== Work instructions ==
Copy out the records word for word, beginning at their start and stopping after the line that contains "cyan triangle: rotated 12", and omit the pictures from your copy.

== Dataset records ==
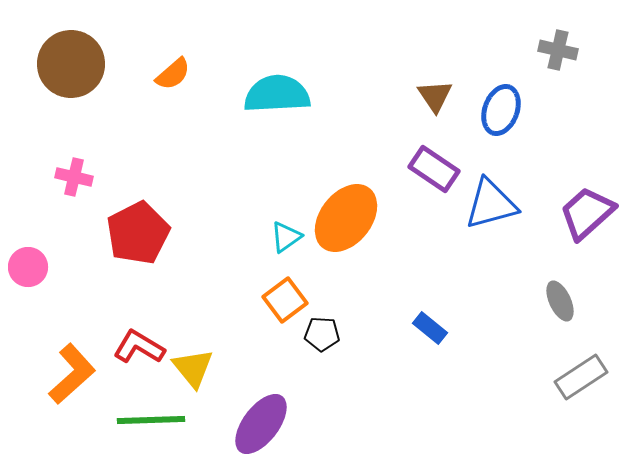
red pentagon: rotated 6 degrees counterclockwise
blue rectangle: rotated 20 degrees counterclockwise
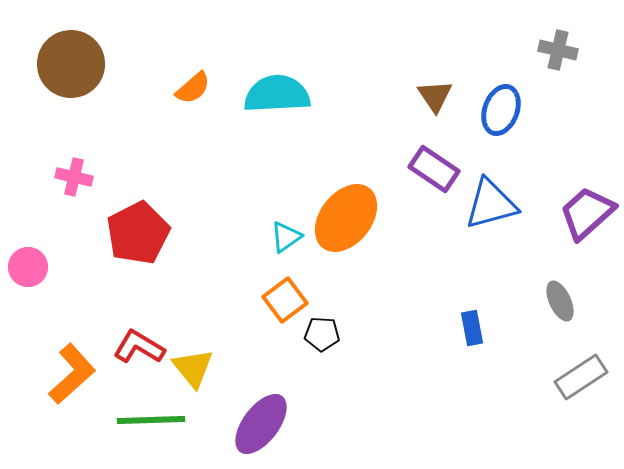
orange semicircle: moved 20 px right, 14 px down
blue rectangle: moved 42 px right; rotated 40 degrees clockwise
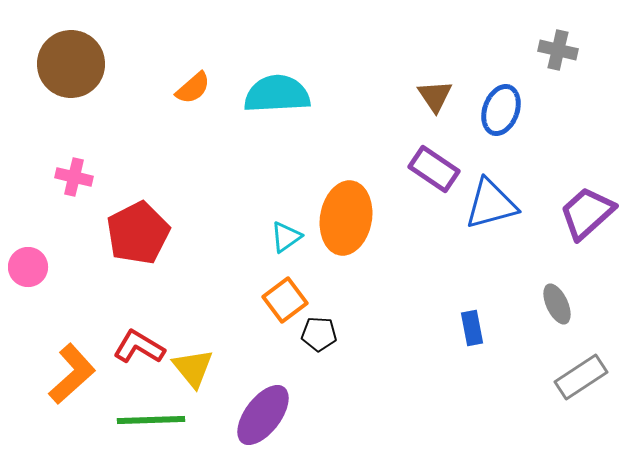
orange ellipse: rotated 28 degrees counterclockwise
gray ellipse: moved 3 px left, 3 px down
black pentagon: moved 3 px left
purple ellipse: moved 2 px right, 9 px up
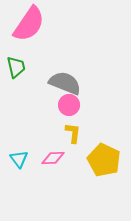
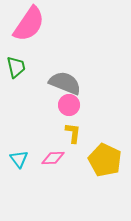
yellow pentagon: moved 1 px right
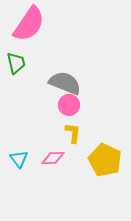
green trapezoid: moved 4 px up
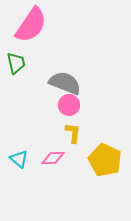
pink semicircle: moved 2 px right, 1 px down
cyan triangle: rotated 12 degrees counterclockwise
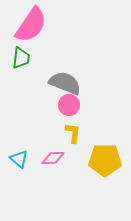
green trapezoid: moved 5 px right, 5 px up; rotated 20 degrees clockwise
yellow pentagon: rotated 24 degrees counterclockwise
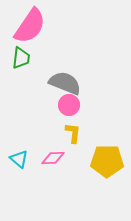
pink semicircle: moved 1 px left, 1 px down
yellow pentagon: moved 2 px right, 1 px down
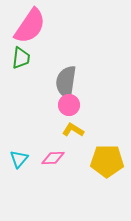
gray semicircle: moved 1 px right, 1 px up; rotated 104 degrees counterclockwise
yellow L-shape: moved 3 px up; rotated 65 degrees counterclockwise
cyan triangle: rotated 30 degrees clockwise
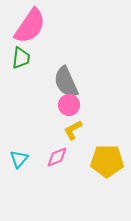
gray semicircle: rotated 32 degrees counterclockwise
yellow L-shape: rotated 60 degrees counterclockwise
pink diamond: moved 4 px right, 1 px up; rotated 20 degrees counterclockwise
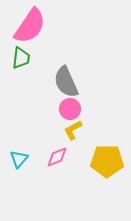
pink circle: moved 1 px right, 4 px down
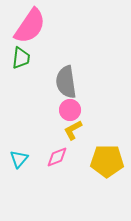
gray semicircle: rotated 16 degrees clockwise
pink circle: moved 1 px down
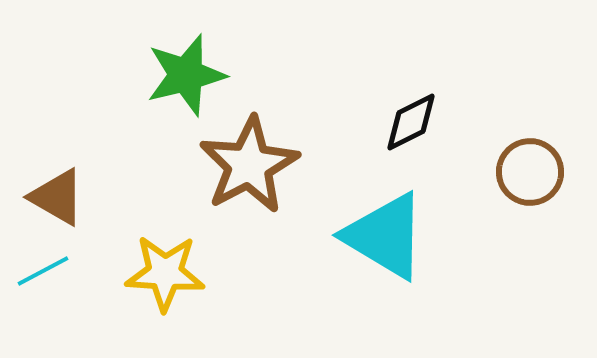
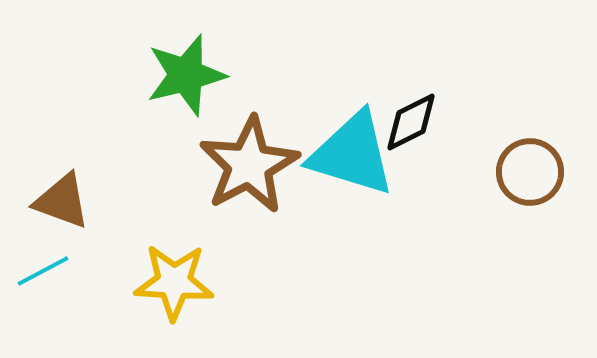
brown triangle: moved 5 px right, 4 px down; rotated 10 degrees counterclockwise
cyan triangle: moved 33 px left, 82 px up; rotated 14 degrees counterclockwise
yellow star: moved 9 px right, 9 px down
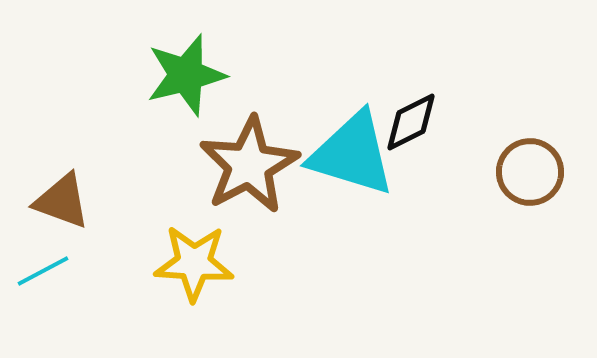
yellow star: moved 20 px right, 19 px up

== Worked answer ==
red pentagon: rotated 6 degrees counterclockwise
blue rectangle: rotated 20 degrees counterclockwise
orange semicircle: moved 20 px right, 14 px down
blue rectangle: moved 42 px right; rotated 40 degrees clockwise
orange ellipse: rotated 28 degrees counterclockwise
gray ellipse: moved 3 px left, 3 px down
black pentagon: moved 3 px left
purple ellipse: moved 2 px right, 9 px up
yellow pentagon: moved 1 px right
green trapezoid: moved 4 px up
pink semicircle: moved 2 px right, 1 px down
cyan triangle: rotated 12 degrees counterclockwise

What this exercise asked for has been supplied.